[Colored shape tracking data]
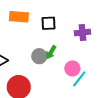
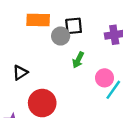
gray circle: (39, 56) -> (61, 36), moved

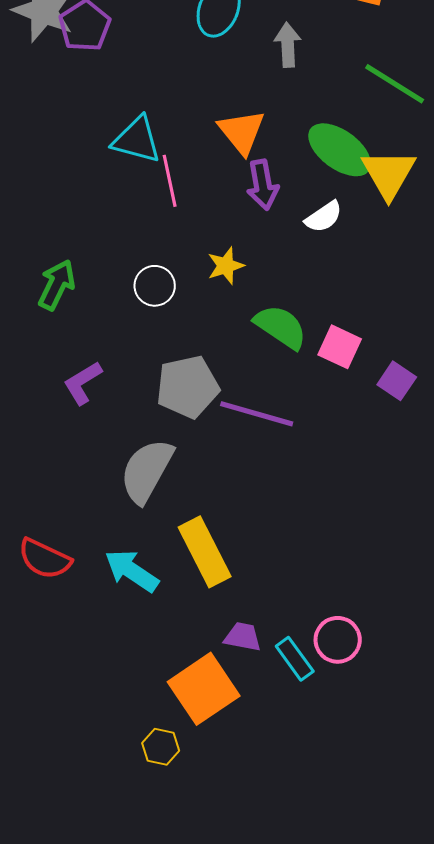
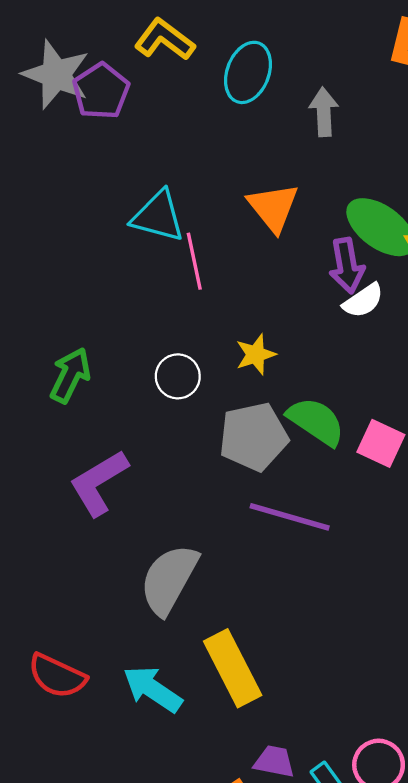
purple arrow: (263, 185) -> (347, 266), moved
purple L-shape: (83, 383) -> (99, 483), size x1.4
gray pentagon: (188, 387) -> (253, 437), moved

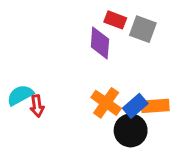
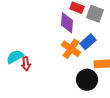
orange cross: (106, 103) -> (71, 49), moved
blue rectangle: (135, 106) -> (88, 42), moved

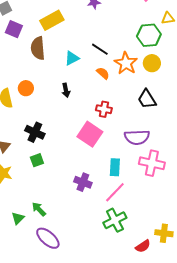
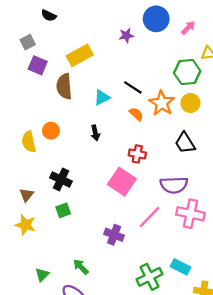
cyan rectangle: (115, 167) -> (181, 267), moved, turned -66
pink line: (115, 192) -> (150, 217), moved
green arrow: (39, 209) -> (81, 267), moved

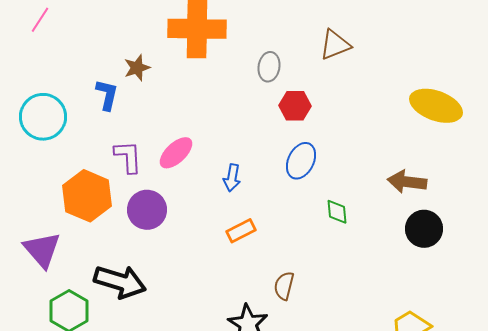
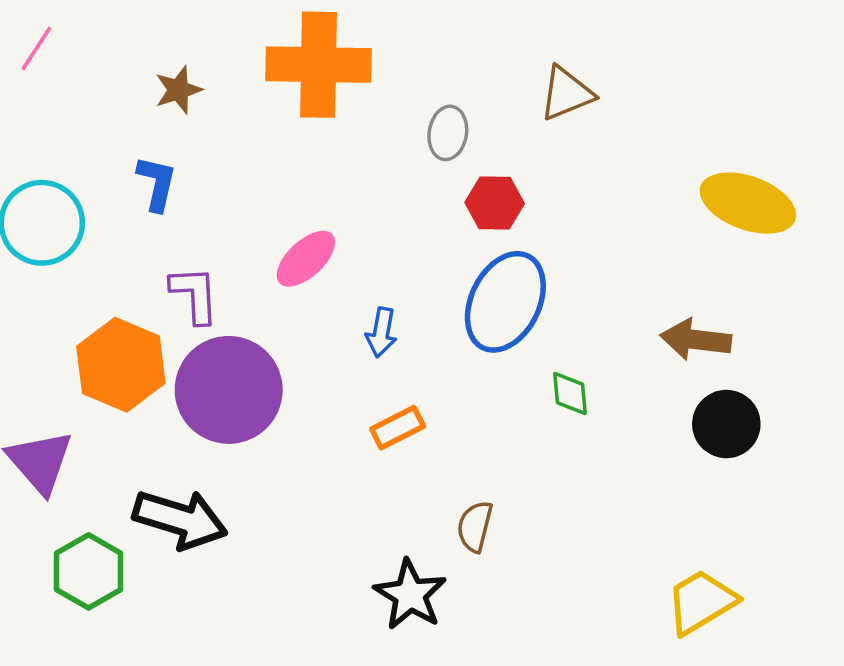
brown star: (137, 68) -> (178, 90), moved
pink ellipse: (176, 153) -> (306, 259), moved
blue ellipse: (301, 161) -> (505, 302), size x1.5
purple circle: (147, 210) -> (229, 390), size x1.5

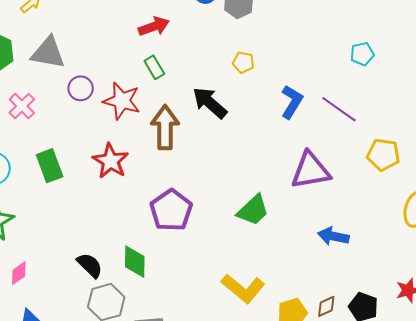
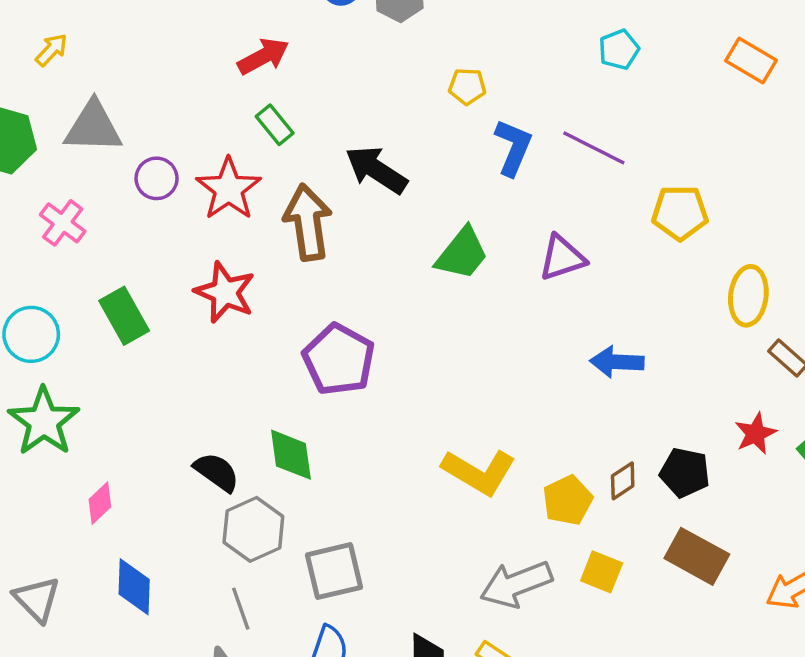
yellow pentagon: (243, 62) -> (467, 86), moved
red star: (122, 101) -> (229, 189), turned 30
purple triangle: (311, 171) -> (562, 258), size x0.7
green trapezoid: (253, 210) -> (462, 254), moved

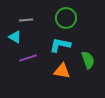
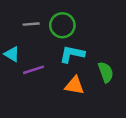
green circle: (66, 18) -> (62, 25), moved
cyan triangle: (15, 37) -> (12, 54), moved

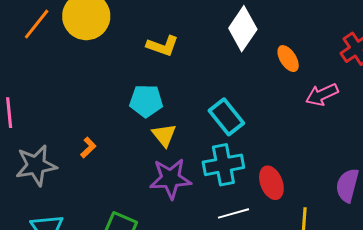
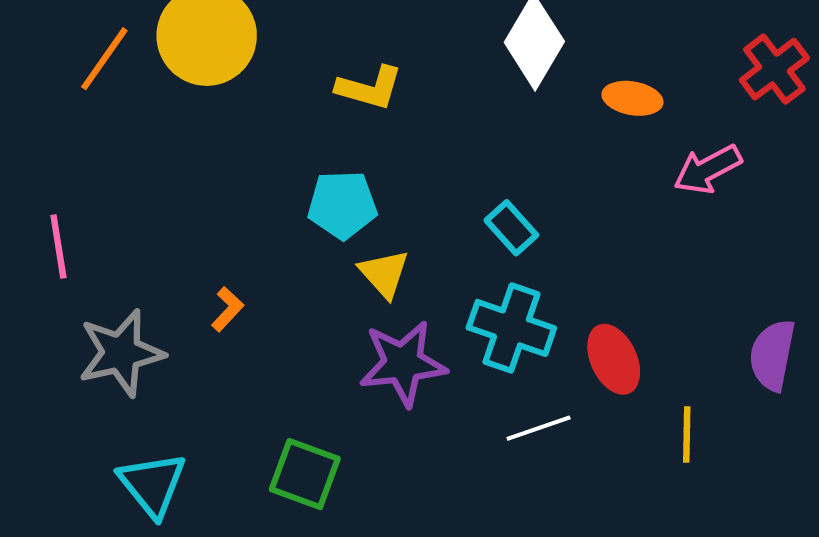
orange ellipse: (288, 59) -> (632, 98), turned -44
cyan rectangle: (226, 117) -> (511, 228), size x0.7
cyan cross: (223, 165) -> (511, 328), turned 33

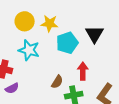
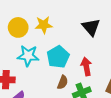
cyan pentagon: (67, 43) -> (58, 57), moved

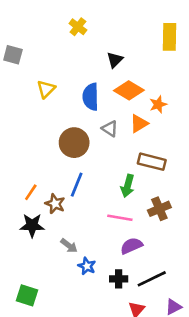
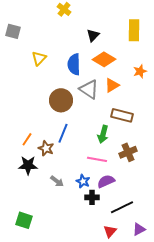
yellow rectangle: (170, 37) -> (134, 30), moved
orange star: (158, 104) -> (140, 71), moved
gray triangle: (110, 129) -> (89, 89), size x1.5
blue star: (87, 266) -> (83, 181), moved
black cross: (119, 279) -> (92, 197), moved

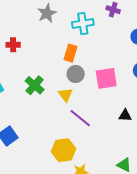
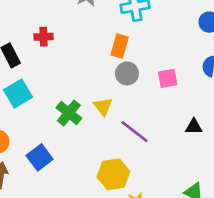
pink square: (106, 78) -> (168, 78), size x0.7
green cross: (35, 85) -> (69, 113), moved
yellow triangle: (65, 95) -> (103, 106), moved

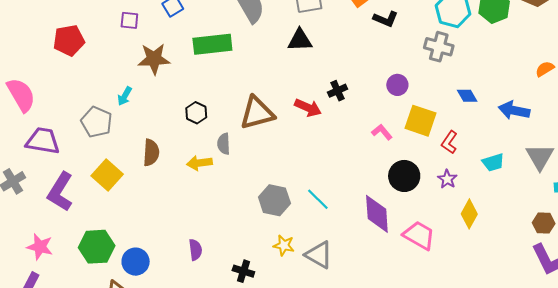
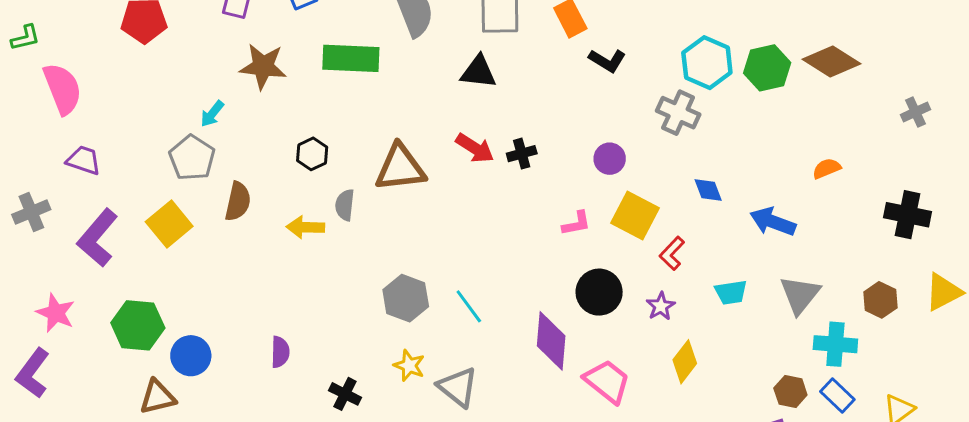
red arrow: (308, 108) -> (475, 148), moved
gray pentagon: (96, 122) -> (192, 158), moved
pink L-shape: (382, 132) -> (576, 223), turned 110
purple trapezoid: (43, 141) -> (84, 160), size x0.7

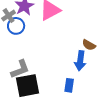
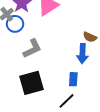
gray L-shape: (20, 69) -> (32, 49), moved

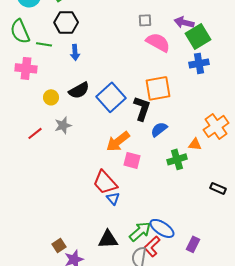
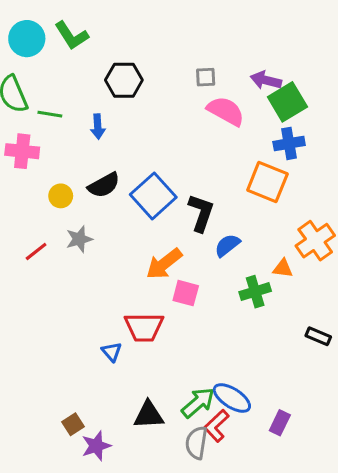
black hexagon: (66, 22) -> (124, 80), moved
orange square: (158, 88) -> (267, 182), moved, turned 32
red trapezoid: (105, 182) -> (144, 327), turned -48
blue triangle: (113, 198) -> (112, 352), moved

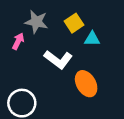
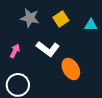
cyan triangle: (92, 39) -> (91, 25), moved
pink arrow: (18, 41) -> (15, 51), moved

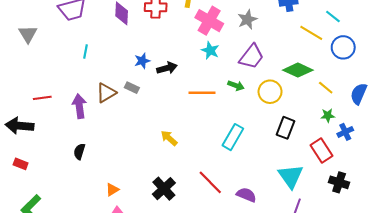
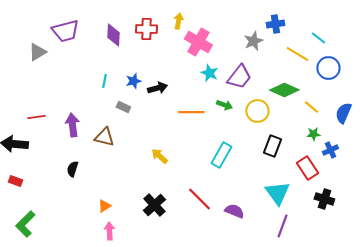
gray star: (247, 20) -> (253, 41), moved
gray triangle: (28, 34) -> (37, 52), moved, turned 30
cyan star: (210, 50) -> (209, 73), moved
cyan line: (86, 52) -> (104, 81), moved
brown triangle: (106, 93) -> (104, 137), moved, turned 45

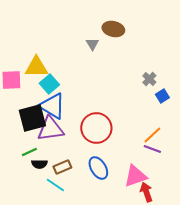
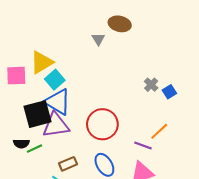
yellow triangle: (36, 67) -> (42, 62), turned -30
gray cross: (149, 79) -> (151, 85), moved
purple line: (152, 149) -> (143, 146), moved
black semicircle: (39, 164) -> (21, 144), moved

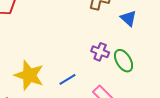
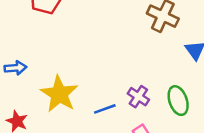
purple cross: (100, 52) -> (138, 97), moved

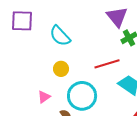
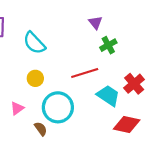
purple triangle: (117, 17) -> (95, 23), size x0.6

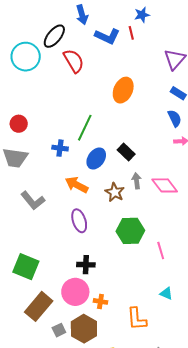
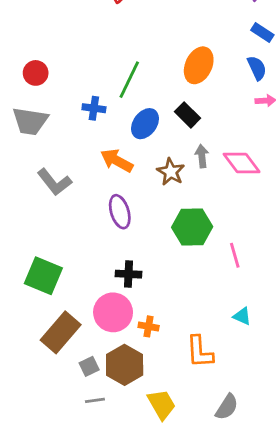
orange ellipse: (123, 90) -> (199, 65), moved

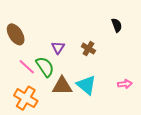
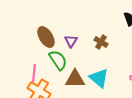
brown ellipse: (16, 34) -> (46, 37), moved
pink line: (27, 67) -> (34, 73), moved, turned 54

## Your instructions
Starting at the line containing "pink square: (106, 78)" and finishing at the line containing "blue triangle: (113, 198)", return those lines exactly as they appear above, without the pictures.

## Final answer
pink square: (106, 78) -> (168, 78), size x0.7
green cross: (35, 85) -> (69, 113), moved
yellow triangle: (65, 95) -> (103, 106), moved

red arrow: (308, 108) -> (475, 148), moved
gray pentagon: (96, 122) -> (192, 158), moved
pink L-shape: (382, 132) -> (576, 223), turned 110
purple trapezoid: (43, 141) -> (84, 160), size x0.7

gray L-shape: (20, 69) -> (32, 49), moved

black hexagon: (66, 22) -> (124, 80), moved
orange square: (158, 88) -> (267, 182), moved, turned 32
red trapezoid: (105, 182) -> (144, 327), turned -48
blue triangle: (113, 198) -> (112, 352), moved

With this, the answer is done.